What to produce: Of the records below, reproduce only the span that opens with the line containing "none -> red slope G4:G5 level 1 top 5" and closes with the last line.

*** Opening Supplied material ***

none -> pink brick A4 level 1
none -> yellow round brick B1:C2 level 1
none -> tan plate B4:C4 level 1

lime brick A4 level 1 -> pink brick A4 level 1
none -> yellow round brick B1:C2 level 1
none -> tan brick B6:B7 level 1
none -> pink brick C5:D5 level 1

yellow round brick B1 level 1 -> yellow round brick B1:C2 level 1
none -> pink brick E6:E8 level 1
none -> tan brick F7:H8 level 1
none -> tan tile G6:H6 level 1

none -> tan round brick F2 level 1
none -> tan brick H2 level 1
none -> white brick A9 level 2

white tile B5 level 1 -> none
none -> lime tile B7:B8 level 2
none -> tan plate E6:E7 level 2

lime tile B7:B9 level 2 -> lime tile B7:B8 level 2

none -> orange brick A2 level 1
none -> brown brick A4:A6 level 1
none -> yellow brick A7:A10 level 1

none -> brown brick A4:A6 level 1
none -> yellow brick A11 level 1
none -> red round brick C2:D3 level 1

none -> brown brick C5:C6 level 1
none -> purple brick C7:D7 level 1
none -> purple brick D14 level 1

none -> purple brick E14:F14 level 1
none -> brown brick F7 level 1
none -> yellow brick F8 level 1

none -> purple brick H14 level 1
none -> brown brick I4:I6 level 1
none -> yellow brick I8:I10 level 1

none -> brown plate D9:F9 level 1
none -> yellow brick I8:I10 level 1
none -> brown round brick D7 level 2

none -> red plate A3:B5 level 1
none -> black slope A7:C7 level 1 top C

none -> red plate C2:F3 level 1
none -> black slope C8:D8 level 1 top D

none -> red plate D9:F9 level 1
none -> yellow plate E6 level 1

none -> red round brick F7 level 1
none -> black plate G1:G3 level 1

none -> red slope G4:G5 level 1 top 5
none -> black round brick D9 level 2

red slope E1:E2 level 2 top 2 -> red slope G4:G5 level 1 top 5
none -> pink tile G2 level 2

*** Closing Supplied material ***

Result for this task:
none -> red slope G4:G5 level 1 top 5
none -> black round brick D9 level 2

red slope E1:E2 level 2 top 2 -> red slope G4:G5 level 1 top 5
none -> pink tile G2 level 2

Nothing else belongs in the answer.